* Data:

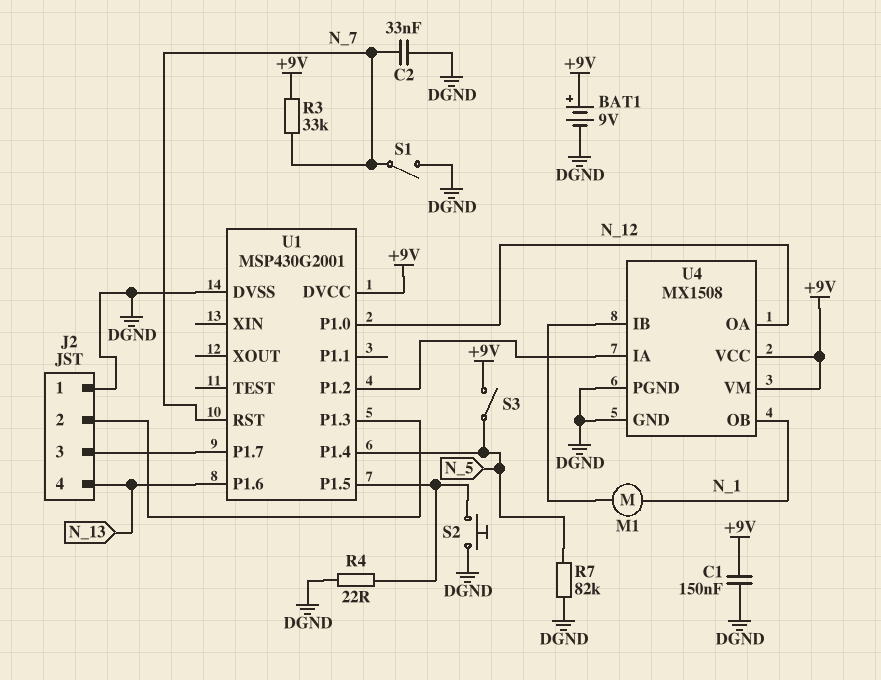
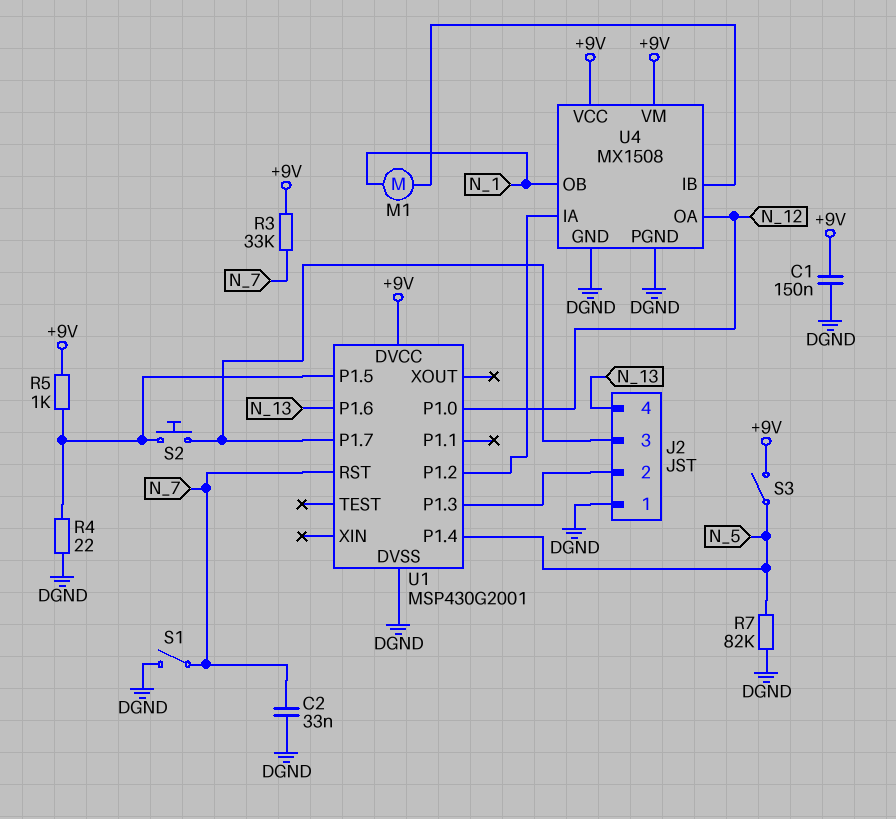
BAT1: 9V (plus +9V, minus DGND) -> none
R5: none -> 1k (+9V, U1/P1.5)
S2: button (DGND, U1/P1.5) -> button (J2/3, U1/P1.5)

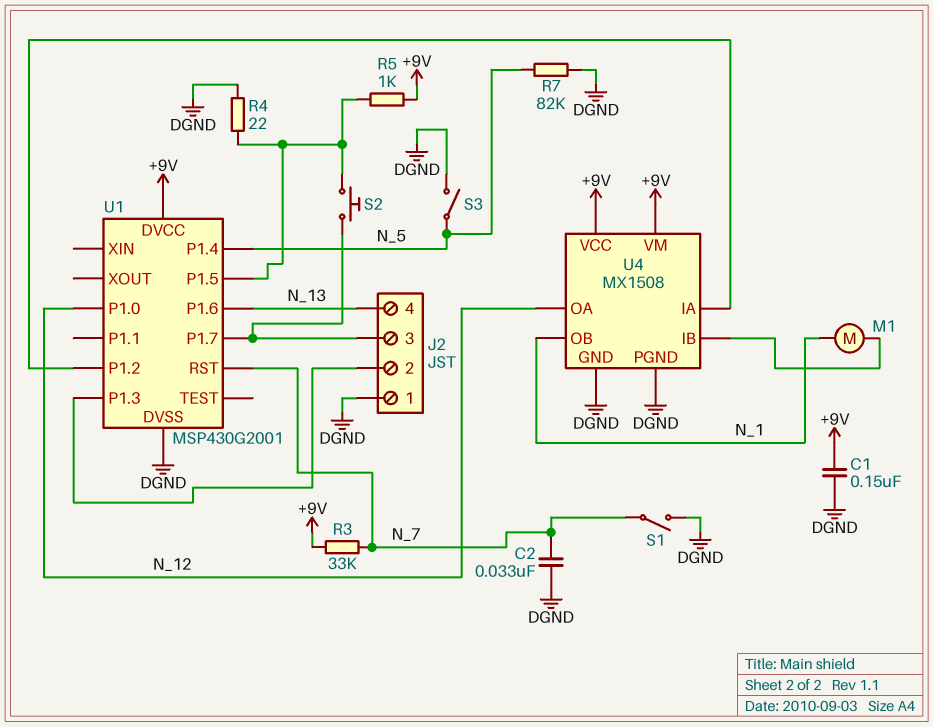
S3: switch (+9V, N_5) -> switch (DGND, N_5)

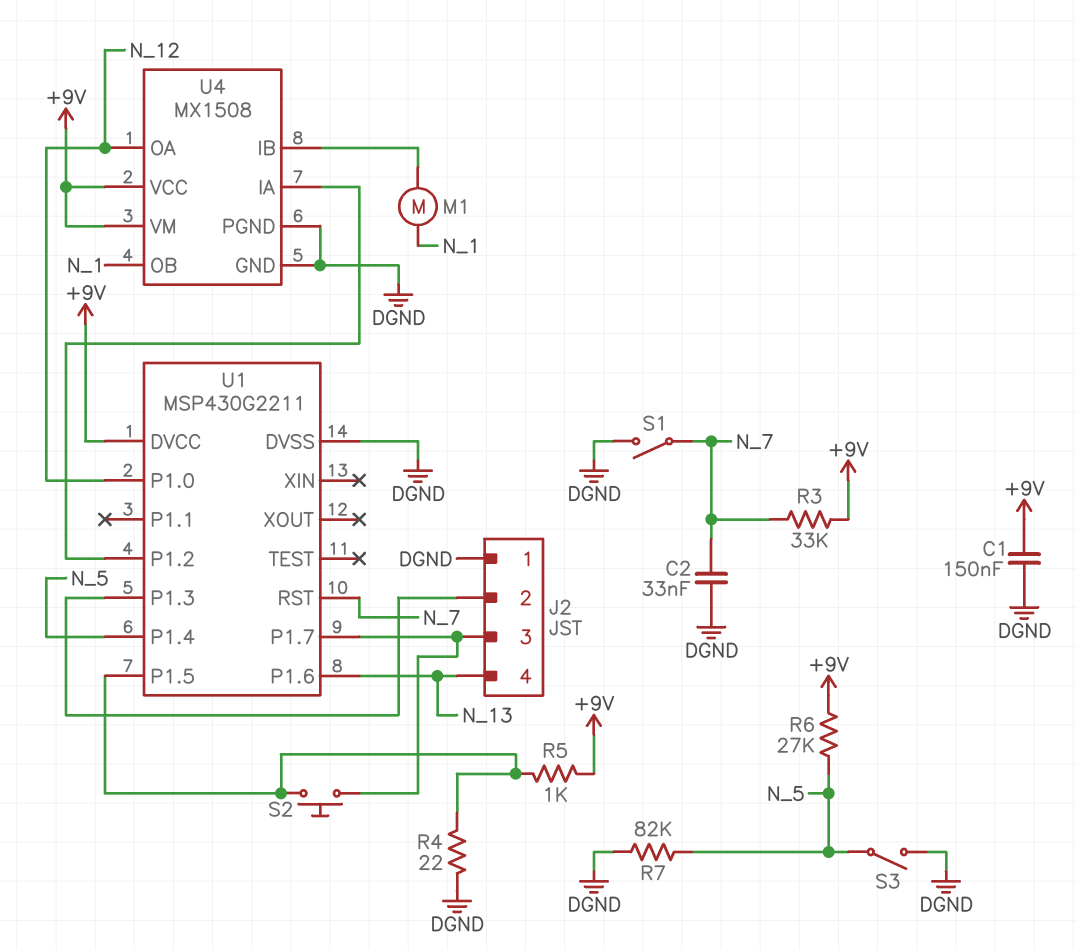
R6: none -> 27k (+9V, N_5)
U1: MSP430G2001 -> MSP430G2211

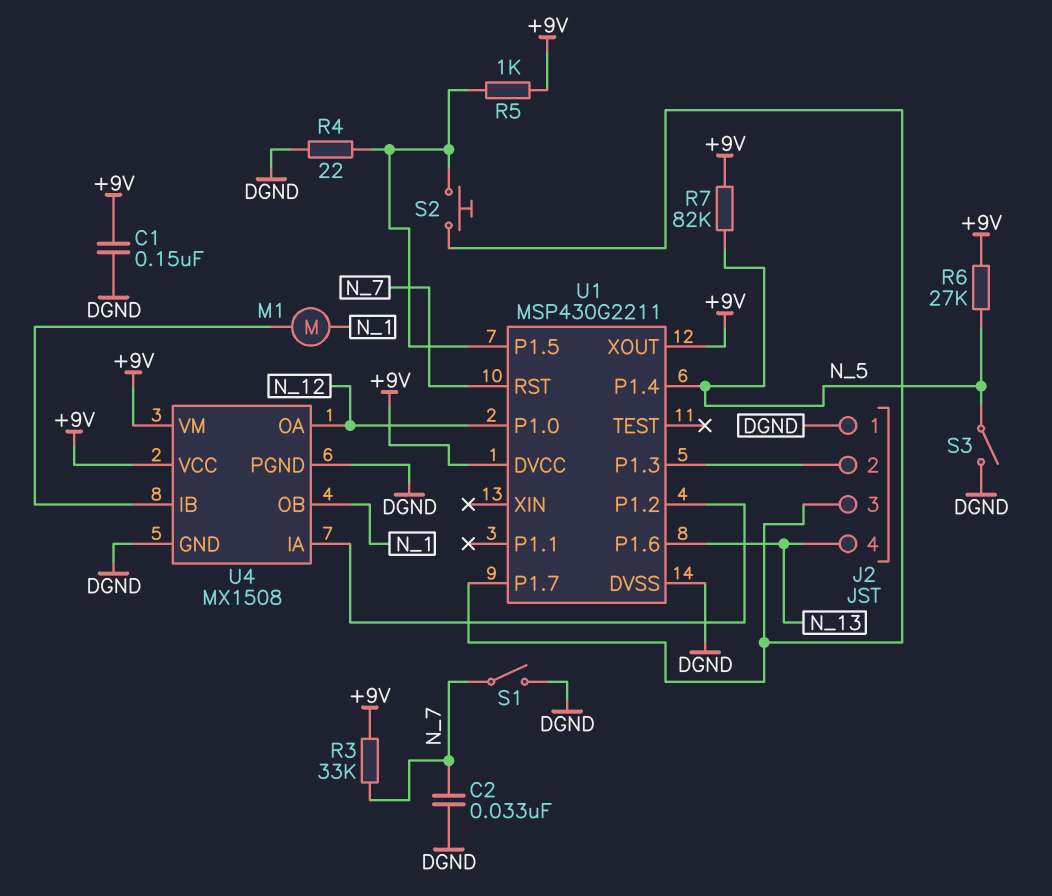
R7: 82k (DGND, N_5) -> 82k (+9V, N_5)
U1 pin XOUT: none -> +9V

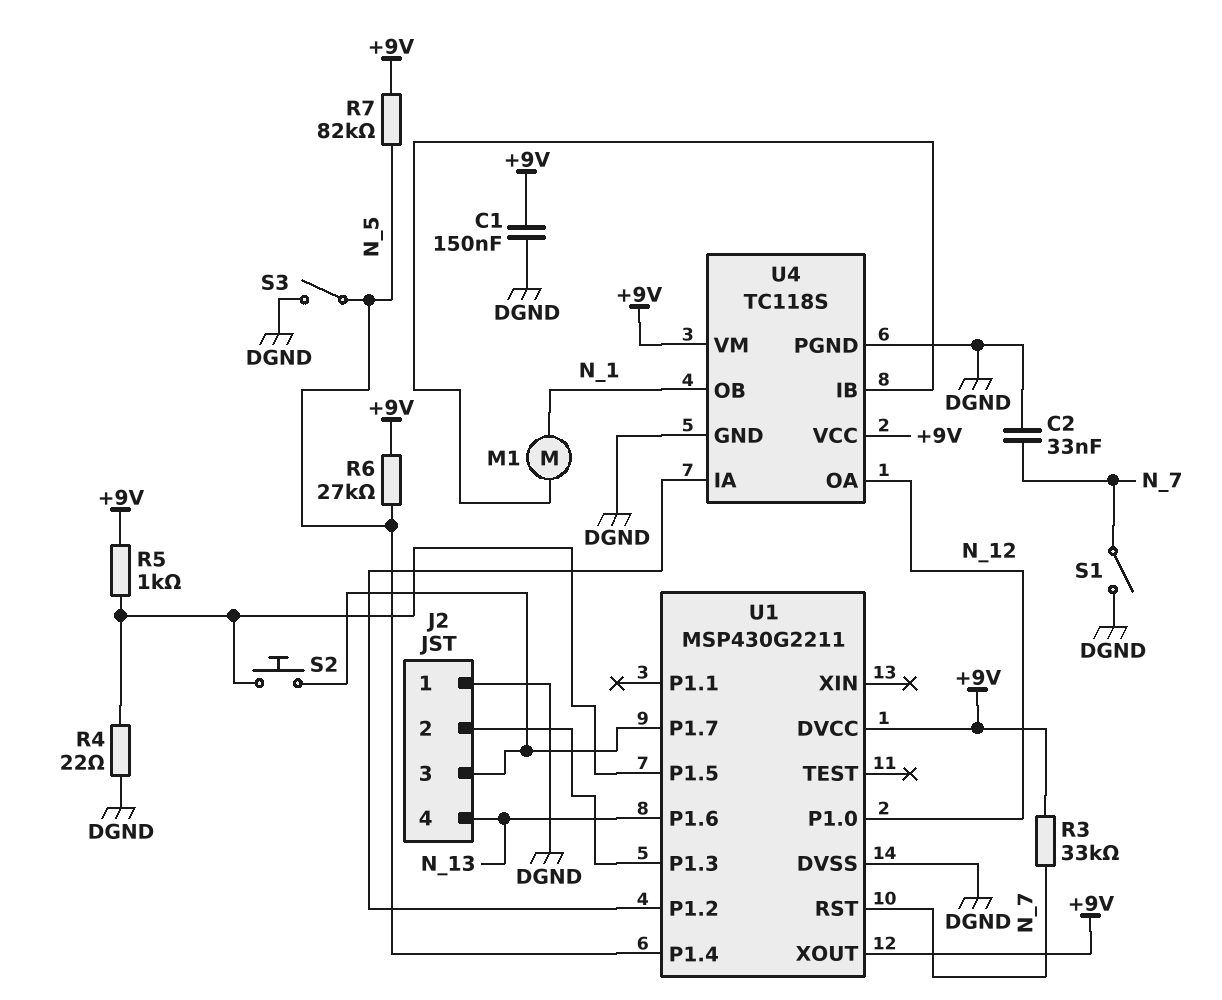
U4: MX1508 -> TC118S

* About this task: Please return every line of the records above that contains the word "none".

* The answer:
BAT1: 9V (plus +9V, minus DGND) -> none
R5: none -> 1k (+9V, U1/P1.5)
R6: none -> 27k (+9V, N_5)
U1 pin XOUT: none -> +9V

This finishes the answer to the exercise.